Stored items from a collection
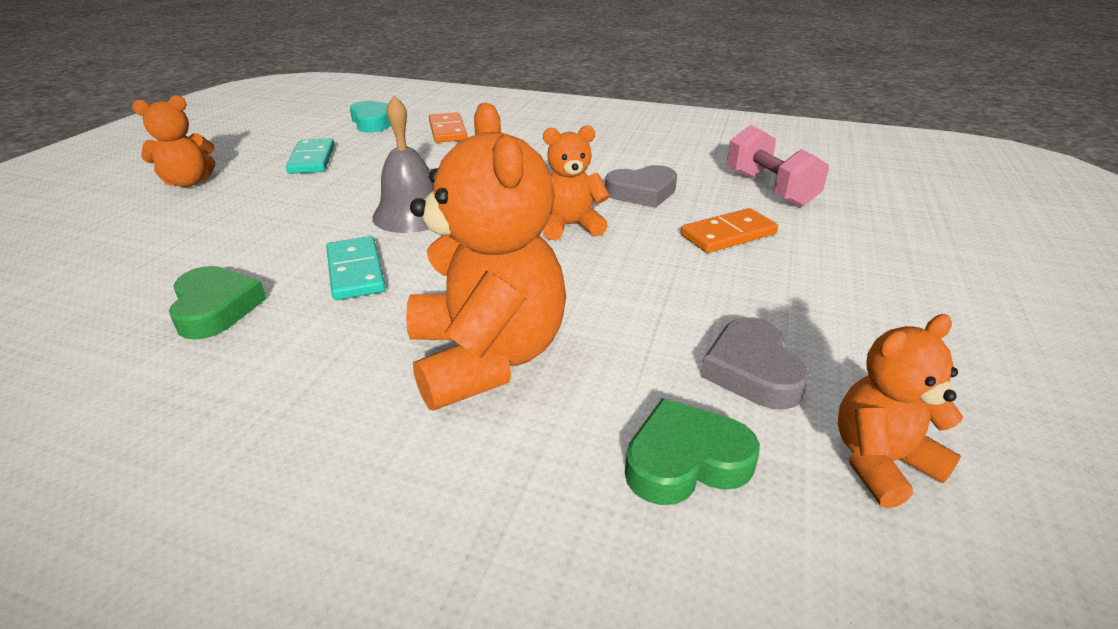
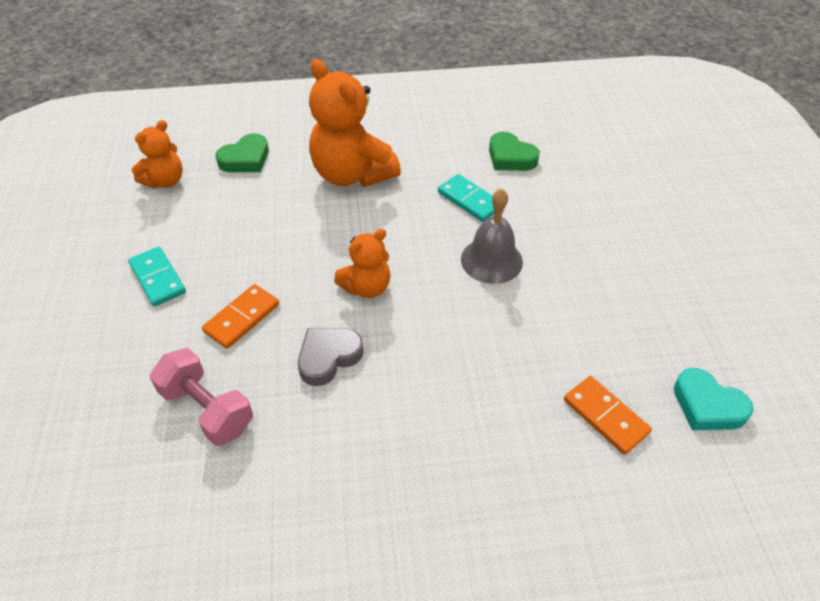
camera: 155 degrees right, 15 degrees up
(188, 182) = (699, 238): orange teddy bear -> none
(312, 159) = (659, 303): turquoise domino -> turquoise domino (157, 278)
(752, 371) = (220, 206): grey heart -> none

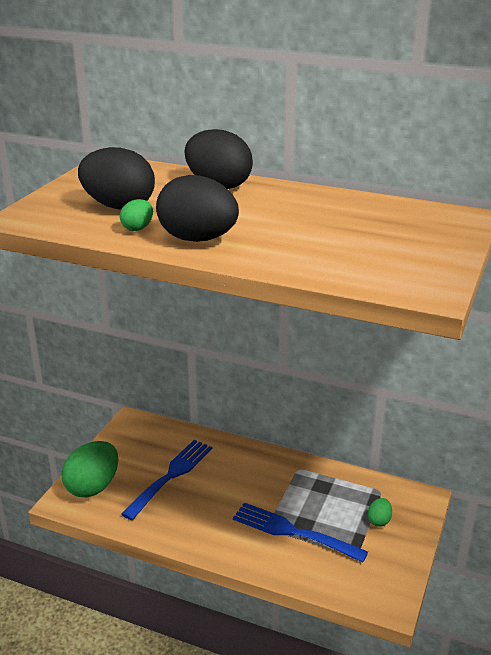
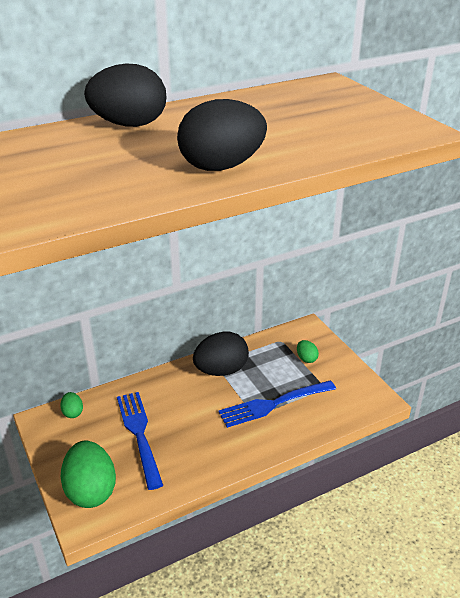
camera: 50 degrees left, 5 degrees up
(119, 206) = (92, 173): black egg -> black egg (221, 370)
(138, 228) = (155, 181): green egg -> green egg (73, 412)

**What is needed**
Write the lines out exactly, beginning at the line that holds "(312, 159) = (659, 303): turquoise" and stopping after the last line of the entries; include no pictures.

**Answer to this exercise**
(312, 159) = (659, 303): turquoise domino -> turquoise domino (157, 278)
(752, 371) = (220, 206): grey heart -> none

camera: 50 degrees left, 5 degrees up
(119, 206) = (92, 173): black egg -> black egg (221, 370)
(138, 228) = (155, 181): green egg -> green egg (73, 412)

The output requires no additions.